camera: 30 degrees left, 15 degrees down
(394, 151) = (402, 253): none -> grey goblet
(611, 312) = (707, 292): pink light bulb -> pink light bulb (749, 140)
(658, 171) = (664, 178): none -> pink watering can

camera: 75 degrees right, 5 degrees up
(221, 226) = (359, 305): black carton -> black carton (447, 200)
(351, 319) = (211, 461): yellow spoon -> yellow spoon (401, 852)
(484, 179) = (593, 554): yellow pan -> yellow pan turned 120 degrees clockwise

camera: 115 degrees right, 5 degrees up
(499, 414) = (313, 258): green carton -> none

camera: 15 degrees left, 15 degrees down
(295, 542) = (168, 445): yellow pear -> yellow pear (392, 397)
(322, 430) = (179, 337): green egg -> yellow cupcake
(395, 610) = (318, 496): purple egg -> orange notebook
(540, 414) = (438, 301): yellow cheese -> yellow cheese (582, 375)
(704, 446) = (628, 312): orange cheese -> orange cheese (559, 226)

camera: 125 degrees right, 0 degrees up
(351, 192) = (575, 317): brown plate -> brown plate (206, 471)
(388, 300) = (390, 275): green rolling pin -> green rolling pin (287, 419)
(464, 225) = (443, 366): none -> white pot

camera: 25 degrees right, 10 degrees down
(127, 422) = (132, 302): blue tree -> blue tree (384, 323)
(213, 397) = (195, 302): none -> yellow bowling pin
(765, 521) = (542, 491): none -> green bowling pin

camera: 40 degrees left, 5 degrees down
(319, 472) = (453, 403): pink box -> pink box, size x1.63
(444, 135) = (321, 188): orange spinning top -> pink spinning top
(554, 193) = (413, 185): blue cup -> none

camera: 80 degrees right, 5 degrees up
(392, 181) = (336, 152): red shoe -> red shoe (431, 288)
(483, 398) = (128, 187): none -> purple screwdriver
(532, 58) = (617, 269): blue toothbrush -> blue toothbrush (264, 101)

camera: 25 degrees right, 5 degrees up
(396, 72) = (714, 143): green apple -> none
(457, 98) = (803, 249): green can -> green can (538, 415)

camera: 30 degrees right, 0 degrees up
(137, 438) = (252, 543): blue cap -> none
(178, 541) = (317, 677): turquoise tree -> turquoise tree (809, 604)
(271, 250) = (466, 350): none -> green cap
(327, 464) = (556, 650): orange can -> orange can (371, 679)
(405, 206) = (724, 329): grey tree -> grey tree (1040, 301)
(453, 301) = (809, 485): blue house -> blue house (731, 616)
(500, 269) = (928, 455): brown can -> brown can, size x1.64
----------
# [TASK DETAILS]
Once you have read the data above, print all of it again exactly.

# [RESULT BELOW]
camera: 30 degrees left, 15 degrees down
(394, 151) = (402, 253): none -> grey goblet
(611, 312) = (707, 292): pink light bulb -> pink light bulb (749, 140)
(658, 171) = (664, 178): none -> pink watering can

camera: 75 degrees right, 5 degrees up
(221, 226) = (359, 305): black carton -> black carton (447, 200)
(351, 319) = (211, 461): yellow spoon -> yellow spoon (401, 852)
(484, 179) = (593, 554): yellow pan -> yellow pan turned 120 degrees clockwise

camera: 115 degrees right, 5 degrees up
(499, 414) = (313, 258): green carton -> none

camera: 15 degrees left, 15 degrees down
(295, 542) = (168, 445): yellow pear -> yellow pear (392, 397)
(322, 430) = (179, 337): green egg -> yellow cupcake
(395, 610) = (318, 496): purple egg -> orange notebook
(540, 414) = (438, 301): yellow cheese -> yellow cheese (582, 375)
(704, 446) = (628, 312): orange cheese -> orange cheese (559, 226)

camera: 125 degrees right, 0 degrees up
(351, 192) = (575, 317): brown plate -> brown plate (206, 471)
(388, 300) = (390, 275): green rolling pin -> green rolling pin (287, 419)
(464, 225) = (443, 366): none -> white pot

camera: 25 degrees right, 10 degrees down
(127, 422) = (132, 302): blue tree -> blue tree (384, 323)
(213, 397) = (195, 302): none -> yellow bowling pin
(765, 521) = (542, 491): none -> green bowling pin

camera: 40 degrees left, 5 degrees down
(319, 472) = (453, 403): pink box -> pink box, size x1.63
(444, 135) = (321, 188): orange spinning top -> pink spinning top
(554, 193) = (413, 185): blue cup -> none

camera: 80 degrees right, 5 degrees up
(392, 181) = (336, 152): red shoe -> red shoe (431, 288)
(483, 398) = (128, 187): none -> purple screwdriver
(532, 58) = (617, 269): blue toothbrush -> blue toothbrush (264, 101)

camera: 25 degrees right, 5 degrees up
(396, 72) = (714, 143): green apple -> none
(457, 98) = (803, 249): green can -> green can (538, 415)

camera: 30 degrees right, 0 degrees up
(137, 438) = (252, 543): blue cap -> none
(178, 541) = (317, 677): turquoise tree -> turquoise tree (809, 604)
(271, 250) = (466, 350): none -> green cap
(327, 464) = (556, 650): orange can -> orange can (371, 679)
(405, 206) = (724, 329): grey tree -> grey tree (1040, 301)
(453, 301) = (809, 485): blue house -> blue house (731, 616)
(500, 269) = (928, 455): brown can -> brown can, size x1.64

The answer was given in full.